▶ [THE TASK]:
Reproduce the records below in full and word for word, excluding pictures.

################

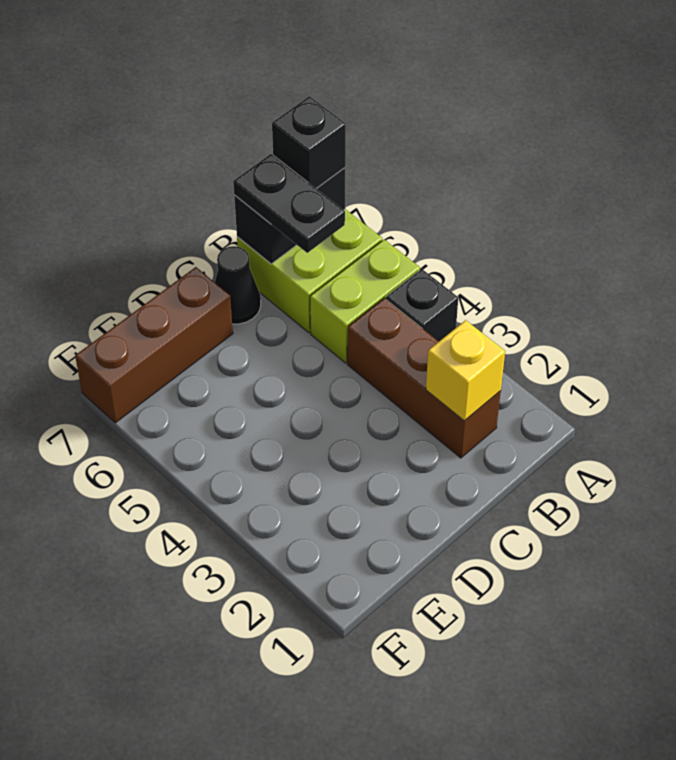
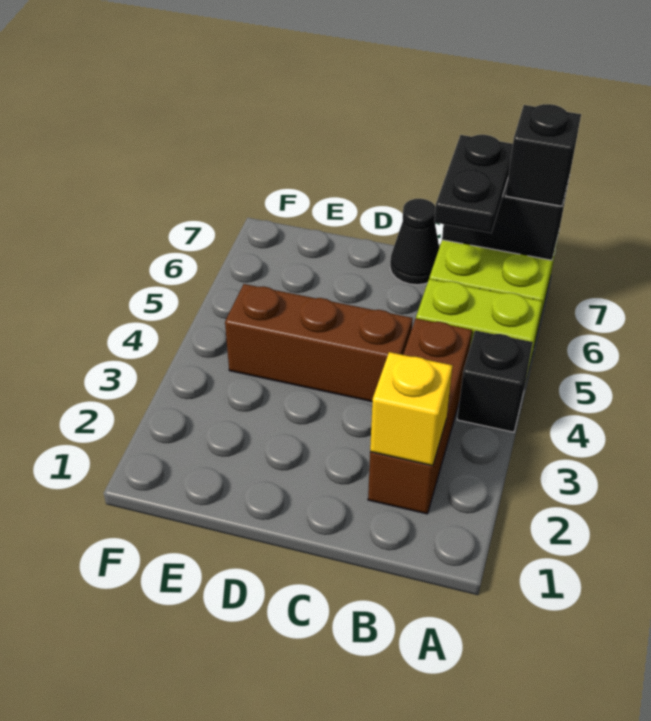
brown 1x3 brick [75,267,233,423] -> brown 1x3 brick moved to [225,284,413,401]

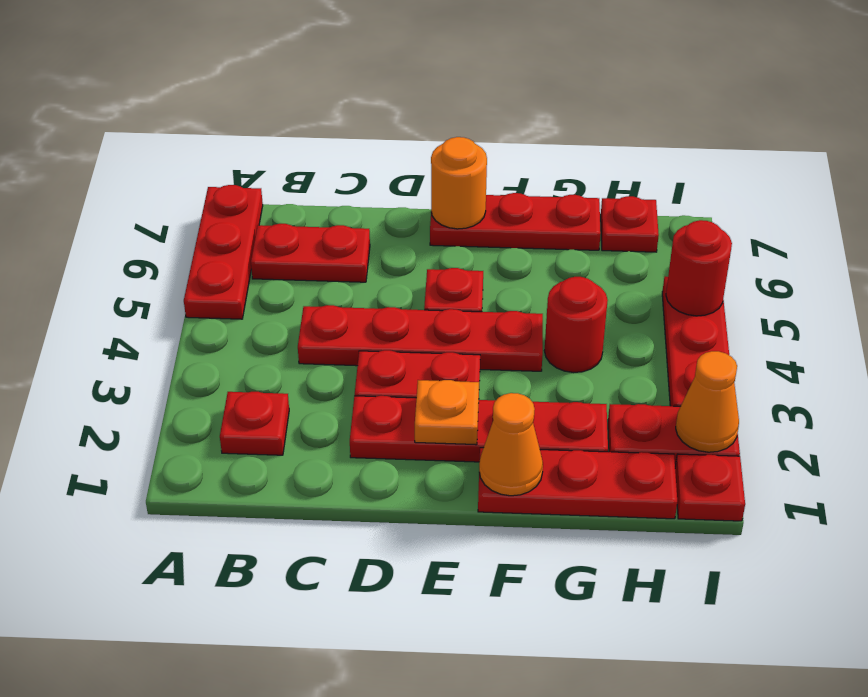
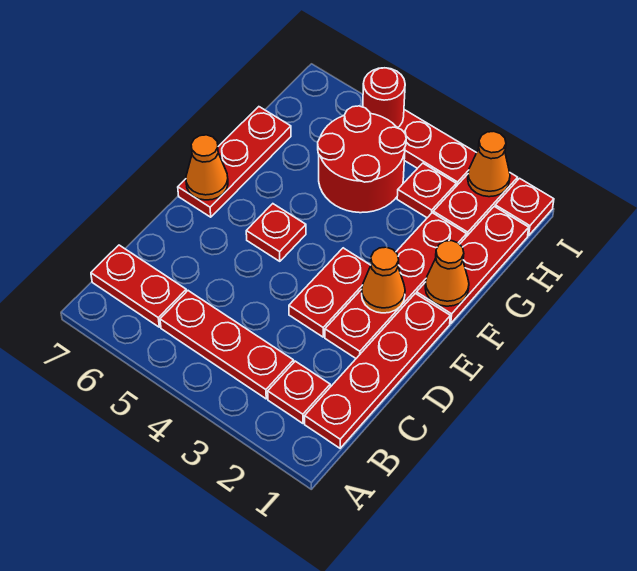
red 1x3 plate [184,185,263,319] -> red 1x3 plate moved to [160,291,294,399]
red 1x2 plate [251,224,370,282] -> red 1x2 plate turned to [91,245,186,327]
red 1x4 plate [298,305,543,371] -> red 1x4 plate moved to [305,293,450,448]
orange 1x1 plate [415,380,479,445] -> orange 1x1 cone [362,247,405,313]
orange 1x1 round brick [431,137,487,229] -> orange 1x1 cone [186,135,228,200]
red 1x1 round brick [544,277,608,372] -> red 2x2 round brick [318,106,406,213]
red 1x1 plate [601,196,659,252] -> red 1x1 plate moved to [397,163,456,218]

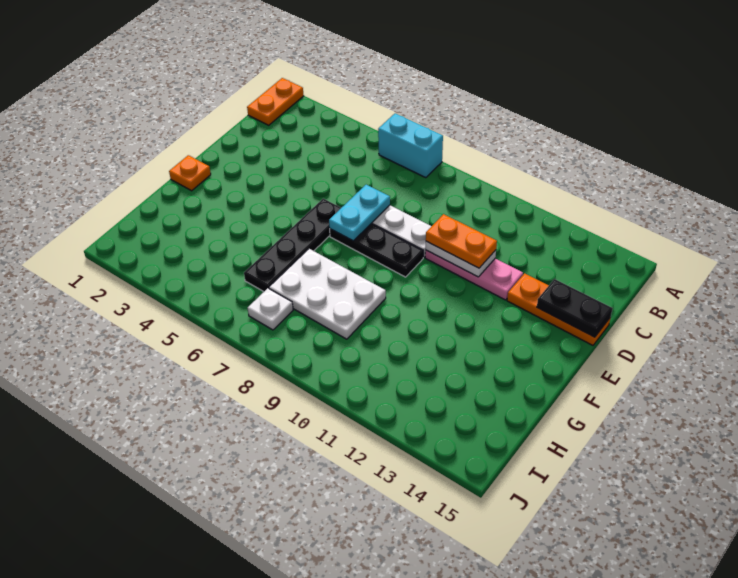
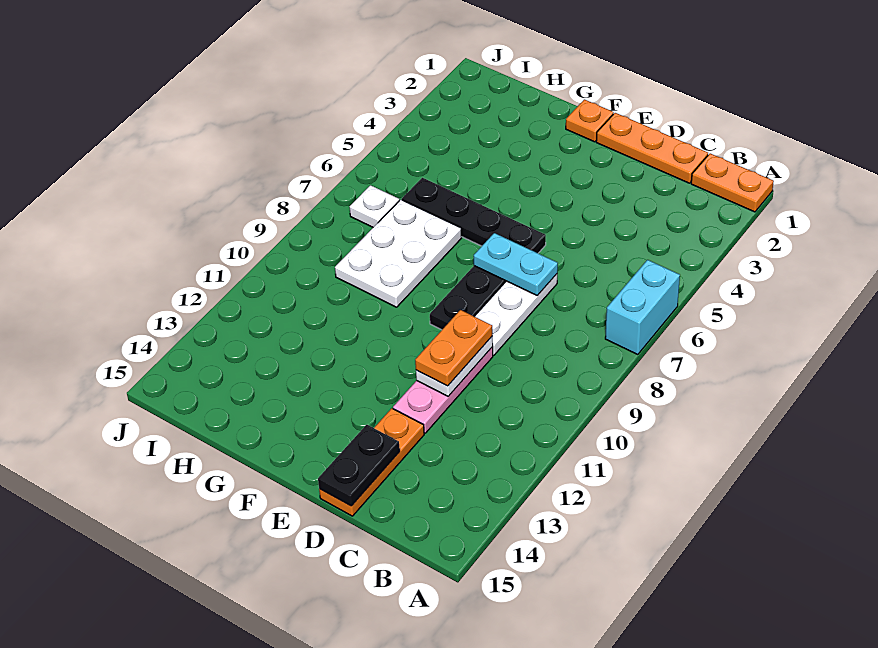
none -> orange 1x3 plate [596,113,708,183]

################

▶ [COMPLETED EXERCISE]:
brown 1x3 brick [75,267,233,423] -> brown 1x3 brick moved to [225,284,413,401]

red 1x3 plate [184,185,263,319] -> red 1x3 plate moved to [160,291,294,399]
red 1x2 plate [251,224,370,282] -> red 1x2 plate turned to [91,245,186,327]
red 1x4 plate [298,305,543,371] -> red 1x4 plate moved to [305,293,450,448]
orange 1x1 plate [415,380,479,445] -> orange 1x1 cone [362,247,405,313]
orange 1x1 round brick [431,137,487,229] -> orange 1x1 cone [186,135,228,200]
red 1x1 round brick [544,277,608,372] -> red 2x2 round brick [318,106,406,213]
red 1x1 plate [601,196,659,252] -> red 1x1 plate moved to [397,163,456,218]

none -> orange 1x3 plate [596,113,708,183]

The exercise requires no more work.